_What the exercise asks_
Where the records below reach the line containing "old: bączek/niebieski", start transcribing, and end with the line containing "second_place: [468, 196, 527, 269]", exactly and with nothing else added.

Input data: Begin

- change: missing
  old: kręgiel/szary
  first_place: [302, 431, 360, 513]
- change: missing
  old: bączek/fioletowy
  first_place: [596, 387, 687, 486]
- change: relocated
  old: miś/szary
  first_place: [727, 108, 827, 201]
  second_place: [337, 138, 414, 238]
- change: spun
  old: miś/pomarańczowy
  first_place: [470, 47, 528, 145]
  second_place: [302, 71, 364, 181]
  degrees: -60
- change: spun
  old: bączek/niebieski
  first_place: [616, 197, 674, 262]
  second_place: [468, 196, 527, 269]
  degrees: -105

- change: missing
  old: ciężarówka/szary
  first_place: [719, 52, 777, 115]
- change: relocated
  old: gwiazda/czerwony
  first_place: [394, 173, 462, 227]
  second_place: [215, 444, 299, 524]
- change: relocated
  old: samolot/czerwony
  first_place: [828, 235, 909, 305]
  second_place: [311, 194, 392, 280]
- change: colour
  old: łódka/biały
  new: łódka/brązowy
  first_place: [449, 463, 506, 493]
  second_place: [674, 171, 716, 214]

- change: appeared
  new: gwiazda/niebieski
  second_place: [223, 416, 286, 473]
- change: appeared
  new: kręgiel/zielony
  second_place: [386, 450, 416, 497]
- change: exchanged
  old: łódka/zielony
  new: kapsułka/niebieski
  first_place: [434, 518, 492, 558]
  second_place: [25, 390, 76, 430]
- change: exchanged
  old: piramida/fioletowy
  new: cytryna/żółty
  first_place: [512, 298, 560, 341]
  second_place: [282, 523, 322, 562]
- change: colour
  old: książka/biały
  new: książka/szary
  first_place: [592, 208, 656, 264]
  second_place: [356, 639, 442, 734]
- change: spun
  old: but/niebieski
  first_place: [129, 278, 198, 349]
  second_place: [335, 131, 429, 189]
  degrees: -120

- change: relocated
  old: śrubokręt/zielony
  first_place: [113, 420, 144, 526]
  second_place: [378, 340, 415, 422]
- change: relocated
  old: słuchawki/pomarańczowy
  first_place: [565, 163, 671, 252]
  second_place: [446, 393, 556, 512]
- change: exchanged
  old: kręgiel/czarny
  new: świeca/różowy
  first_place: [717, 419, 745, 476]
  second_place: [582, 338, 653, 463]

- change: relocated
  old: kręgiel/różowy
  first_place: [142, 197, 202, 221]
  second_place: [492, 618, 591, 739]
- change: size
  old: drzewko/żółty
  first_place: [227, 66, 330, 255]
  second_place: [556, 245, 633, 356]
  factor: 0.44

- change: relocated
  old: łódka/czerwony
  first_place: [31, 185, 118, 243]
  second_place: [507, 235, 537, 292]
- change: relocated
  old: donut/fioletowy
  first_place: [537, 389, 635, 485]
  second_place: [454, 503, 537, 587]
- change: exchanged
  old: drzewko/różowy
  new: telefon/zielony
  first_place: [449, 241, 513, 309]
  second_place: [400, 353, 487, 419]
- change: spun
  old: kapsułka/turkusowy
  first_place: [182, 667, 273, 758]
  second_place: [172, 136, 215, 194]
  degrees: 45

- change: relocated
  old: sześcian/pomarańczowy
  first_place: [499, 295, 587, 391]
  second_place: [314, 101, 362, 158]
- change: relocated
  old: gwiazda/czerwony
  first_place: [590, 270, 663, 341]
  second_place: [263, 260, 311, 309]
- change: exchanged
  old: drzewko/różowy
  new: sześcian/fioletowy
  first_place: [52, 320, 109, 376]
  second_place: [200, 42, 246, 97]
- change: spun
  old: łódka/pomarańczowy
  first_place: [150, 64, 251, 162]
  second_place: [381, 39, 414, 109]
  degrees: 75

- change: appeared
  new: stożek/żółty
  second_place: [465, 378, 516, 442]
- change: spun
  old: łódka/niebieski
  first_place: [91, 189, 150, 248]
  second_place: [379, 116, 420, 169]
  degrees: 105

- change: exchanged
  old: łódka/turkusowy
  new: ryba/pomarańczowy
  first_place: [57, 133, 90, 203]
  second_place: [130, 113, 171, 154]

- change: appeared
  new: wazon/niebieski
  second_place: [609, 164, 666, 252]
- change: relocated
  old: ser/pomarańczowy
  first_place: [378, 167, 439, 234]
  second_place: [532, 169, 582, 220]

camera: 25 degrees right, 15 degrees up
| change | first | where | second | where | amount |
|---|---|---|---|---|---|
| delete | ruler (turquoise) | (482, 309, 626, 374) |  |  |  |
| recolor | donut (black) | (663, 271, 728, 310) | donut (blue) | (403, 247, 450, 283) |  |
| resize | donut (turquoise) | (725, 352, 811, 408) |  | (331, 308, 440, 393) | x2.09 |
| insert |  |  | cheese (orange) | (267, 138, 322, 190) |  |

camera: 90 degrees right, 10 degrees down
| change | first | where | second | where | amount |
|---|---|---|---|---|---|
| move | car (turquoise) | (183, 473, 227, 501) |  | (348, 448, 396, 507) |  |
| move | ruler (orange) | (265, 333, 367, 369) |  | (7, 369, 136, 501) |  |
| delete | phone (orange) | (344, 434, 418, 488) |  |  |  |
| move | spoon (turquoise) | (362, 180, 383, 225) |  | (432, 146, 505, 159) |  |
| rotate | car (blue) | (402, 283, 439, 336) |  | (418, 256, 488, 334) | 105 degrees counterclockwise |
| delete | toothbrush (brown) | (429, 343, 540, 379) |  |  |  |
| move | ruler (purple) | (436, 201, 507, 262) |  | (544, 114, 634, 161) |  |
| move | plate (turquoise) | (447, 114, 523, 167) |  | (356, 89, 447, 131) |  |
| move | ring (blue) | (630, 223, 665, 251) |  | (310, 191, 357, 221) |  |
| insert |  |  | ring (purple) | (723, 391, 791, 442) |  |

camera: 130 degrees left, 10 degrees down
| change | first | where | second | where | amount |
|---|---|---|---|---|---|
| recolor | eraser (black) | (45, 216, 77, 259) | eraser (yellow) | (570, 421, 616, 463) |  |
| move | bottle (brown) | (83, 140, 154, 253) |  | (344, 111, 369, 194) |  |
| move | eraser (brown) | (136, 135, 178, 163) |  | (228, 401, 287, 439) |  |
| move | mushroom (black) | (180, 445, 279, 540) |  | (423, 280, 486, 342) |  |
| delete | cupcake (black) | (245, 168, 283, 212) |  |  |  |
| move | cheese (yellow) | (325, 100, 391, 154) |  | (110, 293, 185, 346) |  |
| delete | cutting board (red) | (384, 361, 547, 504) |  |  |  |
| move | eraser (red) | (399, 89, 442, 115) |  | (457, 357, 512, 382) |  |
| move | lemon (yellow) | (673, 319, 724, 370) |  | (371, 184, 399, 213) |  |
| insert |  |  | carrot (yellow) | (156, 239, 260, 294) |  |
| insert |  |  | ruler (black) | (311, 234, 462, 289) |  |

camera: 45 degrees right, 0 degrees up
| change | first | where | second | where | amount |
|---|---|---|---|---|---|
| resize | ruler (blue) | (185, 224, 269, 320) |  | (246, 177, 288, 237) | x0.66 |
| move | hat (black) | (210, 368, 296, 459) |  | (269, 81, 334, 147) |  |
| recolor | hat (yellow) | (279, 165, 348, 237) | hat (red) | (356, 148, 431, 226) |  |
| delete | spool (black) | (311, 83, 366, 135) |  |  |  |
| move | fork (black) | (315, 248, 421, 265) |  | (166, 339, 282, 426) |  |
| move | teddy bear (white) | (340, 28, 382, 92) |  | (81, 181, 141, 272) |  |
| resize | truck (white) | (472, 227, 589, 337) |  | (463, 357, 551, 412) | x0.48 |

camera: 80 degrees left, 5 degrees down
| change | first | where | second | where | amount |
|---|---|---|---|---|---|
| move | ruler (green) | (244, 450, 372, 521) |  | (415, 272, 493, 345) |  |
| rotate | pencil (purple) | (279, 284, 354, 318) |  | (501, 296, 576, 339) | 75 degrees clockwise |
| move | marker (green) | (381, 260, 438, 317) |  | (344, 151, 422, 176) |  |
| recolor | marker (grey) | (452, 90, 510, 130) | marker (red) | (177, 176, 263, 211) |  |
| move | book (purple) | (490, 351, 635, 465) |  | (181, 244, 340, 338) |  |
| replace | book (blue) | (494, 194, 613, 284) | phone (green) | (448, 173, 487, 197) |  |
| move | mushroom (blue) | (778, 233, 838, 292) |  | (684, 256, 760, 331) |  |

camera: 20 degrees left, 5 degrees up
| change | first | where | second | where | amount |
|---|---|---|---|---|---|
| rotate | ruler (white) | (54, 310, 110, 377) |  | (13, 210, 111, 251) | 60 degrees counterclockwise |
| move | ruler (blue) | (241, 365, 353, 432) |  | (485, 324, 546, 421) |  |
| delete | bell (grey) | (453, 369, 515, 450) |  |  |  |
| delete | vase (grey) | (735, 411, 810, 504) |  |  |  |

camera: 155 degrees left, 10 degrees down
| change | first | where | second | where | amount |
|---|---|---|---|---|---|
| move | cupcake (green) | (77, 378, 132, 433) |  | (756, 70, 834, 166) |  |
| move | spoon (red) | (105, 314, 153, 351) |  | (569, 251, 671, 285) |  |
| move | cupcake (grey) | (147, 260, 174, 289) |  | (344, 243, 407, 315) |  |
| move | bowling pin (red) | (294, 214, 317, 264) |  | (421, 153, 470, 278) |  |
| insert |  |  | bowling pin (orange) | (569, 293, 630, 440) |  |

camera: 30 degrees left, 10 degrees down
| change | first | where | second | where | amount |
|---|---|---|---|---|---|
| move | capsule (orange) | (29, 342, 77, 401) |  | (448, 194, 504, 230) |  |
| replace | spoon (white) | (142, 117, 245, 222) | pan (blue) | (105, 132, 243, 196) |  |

Input data: End

_Answer section_
  old: bączek/niebieski
  first_place: [616, 197, 674, 262]
  second_place: [468, 196, 527, 269]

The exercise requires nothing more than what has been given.